• **SET PROBLEM**
Your output must consist solely of the lines from the one containing "Mask anything matching ''vessel or blood''." through the end of the records, reproduced exactly.

• **SUPPLIED MATERIAL**
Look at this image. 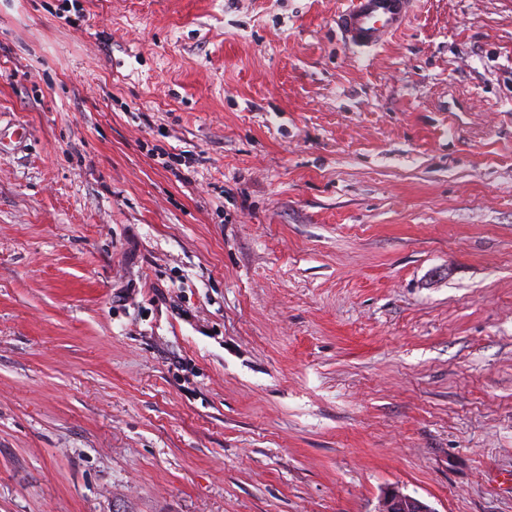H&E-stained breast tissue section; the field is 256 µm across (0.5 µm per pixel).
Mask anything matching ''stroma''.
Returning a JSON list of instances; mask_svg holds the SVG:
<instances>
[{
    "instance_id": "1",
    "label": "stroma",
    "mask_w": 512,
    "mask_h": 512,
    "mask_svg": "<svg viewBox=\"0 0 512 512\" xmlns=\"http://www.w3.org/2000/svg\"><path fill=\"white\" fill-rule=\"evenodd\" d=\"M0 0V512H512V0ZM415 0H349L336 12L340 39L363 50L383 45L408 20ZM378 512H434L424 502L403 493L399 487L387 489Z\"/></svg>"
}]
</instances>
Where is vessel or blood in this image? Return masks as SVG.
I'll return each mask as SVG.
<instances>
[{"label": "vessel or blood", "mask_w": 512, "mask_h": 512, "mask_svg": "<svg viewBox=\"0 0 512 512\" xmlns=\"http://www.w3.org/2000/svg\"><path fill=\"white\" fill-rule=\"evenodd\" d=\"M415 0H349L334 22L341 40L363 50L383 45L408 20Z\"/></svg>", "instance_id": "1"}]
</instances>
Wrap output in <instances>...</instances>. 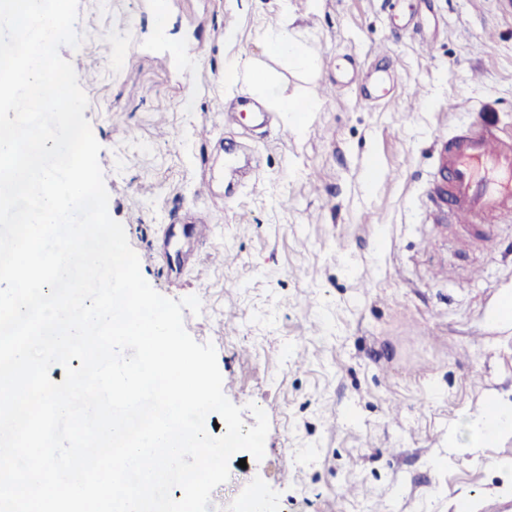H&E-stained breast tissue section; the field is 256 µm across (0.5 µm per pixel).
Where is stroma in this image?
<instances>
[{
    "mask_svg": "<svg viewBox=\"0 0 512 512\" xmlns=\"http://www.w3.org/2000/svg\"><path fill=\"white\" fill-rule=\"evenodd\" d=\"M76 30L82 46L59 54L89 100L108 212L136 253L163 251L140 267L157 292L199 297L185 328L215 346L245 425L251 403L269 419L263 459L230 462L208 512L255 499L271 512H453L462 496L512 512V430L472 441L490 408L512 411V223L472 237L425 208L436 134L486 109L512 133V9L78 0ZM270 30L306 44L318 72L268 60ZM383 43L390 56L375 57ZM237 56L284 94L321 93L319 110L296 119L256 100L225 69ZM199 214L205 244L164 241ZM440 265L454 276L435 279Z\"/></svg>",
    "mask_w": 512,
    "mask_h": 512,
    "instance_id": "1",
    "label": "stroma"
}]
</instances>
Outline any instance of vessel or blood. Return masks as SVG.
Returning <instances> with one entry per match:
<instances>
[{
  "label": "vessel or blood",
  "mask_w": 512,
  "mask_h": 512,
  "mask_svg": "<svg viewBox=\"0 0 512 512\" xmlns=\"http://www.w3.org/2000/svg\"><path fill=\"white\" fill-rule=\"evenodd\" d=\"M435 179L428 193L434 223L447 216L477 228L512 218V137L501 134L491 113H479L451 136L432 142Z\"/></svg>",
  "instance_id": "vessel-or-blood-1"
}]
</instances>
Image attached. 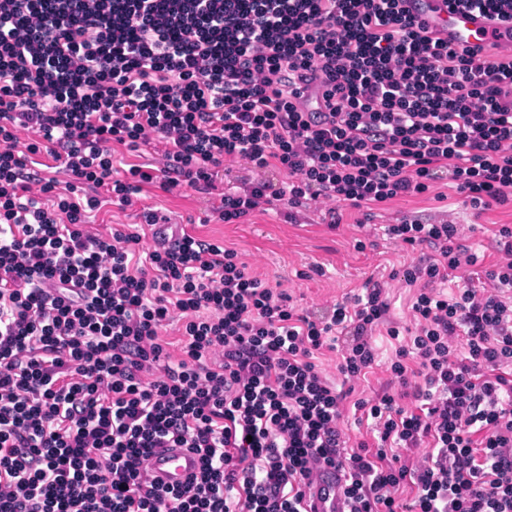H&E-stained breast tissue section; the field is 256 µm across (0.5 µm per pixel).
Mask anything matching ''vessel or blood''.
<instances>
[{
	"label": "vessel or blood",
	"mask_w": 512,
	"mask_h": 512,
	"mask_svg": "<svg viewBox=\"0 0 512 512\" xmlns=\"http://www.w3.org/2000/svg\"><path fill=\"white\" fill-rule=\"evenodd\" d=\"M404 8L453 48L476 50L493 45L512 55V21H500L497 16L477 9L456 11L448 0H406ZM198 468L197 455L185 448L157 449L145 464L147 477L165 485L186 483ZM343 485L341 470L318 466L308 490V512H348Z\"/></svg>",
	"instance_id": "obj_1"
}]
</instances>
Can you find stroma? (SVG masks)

• **FULL ANSWER**
Mask anything matching ''vessel or blood''.
<instances>
[{
	"label": "vessel or blood",
	"mask_w": 512,
	"mask_h": 512,
	"mask_svg": "<svg viewBox=\"0 0 512 512\" xmlns=\"http://www.w3.org/2000/svg\"><path fill=\"white\" fill-rule=\"evenodd\" d=\"M404 8L453 48L476 50L493 45L512 55V21H500L497 16L477 9L456 11L448 0H406ZM198 468L197 455L185 448L157 449L145 464L147 477L165 485L186 483ZM343 485L341 470L318 466L308 490V512H348Z\"/></svg>",
	"instance_id": "obj_1"
}]
</instances>
Can you find stroma? (SVG masks)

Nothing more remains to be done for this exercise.